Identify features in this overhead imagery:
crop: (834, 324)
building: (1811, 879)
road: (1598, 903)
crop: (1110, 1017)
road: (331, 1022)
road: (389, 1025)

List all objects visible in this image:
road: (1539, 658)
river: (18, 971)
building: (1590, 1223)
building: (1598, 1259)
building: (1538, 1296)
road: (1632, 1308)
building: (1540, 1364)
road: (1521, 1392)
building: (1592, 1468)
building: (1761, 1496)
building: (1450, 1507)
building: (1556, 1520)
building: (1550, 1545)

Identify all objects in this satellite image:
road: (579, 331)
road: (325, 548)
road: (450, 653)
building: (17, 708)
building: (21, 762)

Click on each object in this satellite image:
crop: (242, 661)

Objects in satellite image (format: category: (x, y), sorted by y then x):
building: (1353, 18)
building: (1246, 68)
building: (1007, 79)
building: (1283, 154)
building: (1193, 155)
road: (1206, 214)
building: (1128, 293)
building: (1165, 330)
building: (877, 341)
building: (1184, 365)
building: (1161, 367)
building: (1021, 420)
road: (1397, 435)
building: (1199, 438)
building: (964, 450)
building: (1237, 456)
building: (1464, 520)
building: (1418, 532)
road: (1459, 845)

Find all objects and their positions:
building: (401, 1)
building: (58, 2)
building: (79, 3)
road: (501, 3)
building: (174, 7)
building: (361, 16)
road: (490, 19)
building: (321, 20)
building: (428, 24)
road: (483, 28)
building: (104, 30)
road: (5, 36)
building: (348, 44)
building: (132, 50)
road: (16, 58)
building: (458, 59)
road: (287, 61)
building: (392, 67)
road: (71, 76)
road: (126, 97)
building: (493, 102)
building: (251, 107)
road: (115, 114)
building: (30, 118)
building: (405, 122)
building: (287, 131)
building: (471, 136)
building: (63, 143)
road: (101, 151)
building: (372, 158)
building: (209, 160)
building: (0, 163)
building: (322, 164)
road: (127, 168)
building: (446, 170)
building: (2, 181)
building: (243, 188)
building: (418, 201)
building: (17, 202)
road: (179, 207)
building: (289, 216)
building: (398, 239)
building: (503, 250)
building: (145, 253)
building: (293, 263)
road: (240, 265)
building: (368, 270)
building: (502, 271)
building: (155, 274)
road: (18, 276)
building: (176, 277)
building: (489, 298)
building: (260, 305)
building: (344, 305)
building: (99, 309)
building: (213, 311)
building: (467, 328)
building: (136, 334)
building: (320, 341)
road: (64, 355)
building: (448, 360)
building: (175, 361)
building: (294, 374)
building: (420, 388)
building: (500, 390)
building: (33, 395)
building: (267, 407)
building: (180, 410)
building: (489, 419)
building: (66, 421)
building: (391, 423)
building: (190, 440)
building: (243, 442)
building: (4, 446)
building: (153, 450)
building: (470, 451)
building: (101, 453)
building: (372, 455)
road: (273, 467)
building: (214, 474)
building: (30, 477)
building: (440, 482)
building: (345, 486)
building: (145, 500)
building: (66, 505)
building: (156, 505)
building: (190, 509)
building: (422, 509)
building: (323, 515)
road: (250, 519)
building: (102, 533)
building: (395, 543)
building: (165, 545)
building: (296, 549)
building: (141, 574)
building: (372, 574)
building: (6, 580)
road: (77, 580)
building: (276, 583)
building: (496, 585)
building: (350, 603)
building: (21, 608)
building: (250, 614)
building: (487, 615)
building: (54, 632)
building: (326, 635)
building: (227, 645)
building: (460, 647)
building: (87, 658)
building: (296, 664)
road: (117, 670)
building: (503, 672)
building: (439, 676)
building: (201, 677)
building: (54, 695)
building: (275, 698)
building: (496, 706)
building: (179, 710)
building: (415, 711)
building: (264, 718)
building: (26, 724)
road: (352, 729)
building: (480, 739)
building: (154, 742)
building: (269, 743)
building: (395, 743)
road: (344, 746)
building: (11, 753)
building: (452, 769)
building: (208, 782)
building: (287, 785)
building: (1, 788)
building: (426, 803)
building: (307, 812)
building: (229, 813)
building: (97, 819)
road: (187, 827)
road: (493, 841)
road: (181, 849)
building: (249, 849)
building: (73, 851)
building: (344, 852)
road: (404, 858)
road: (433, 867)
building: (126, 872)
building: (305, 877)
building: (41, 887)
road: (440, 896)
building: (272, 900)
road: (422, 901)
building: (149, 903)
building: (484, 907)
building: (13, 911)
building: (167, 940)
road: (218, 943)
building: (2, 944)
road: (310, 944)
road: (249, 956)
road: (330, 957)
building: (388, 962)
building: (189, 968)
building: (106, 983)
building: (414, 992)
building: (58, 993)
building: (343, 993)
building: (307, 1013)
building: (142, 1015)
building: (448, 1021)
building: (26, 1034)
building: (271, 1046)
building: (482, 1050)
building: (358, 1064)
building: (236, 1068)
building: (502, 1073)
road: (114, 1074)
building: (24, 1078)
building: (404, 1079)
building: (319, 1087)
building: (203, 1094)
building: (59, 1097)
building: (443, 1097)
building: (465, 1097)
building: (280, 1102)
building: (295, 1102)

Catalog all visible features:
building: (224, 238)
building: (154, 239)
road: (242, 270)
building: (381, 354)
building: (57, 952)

• _EXERCISE OBJECTIVE_
Take the line containing "Catalog all visible" and each line after it up to the last line of the listing, and print them exactly.

• _TASK SOLUTION_
Catalog all visible features:
building: (224, 238)
building: (154, 239)
road: (242, 270)
building: (381, 354)
building: (57, 952)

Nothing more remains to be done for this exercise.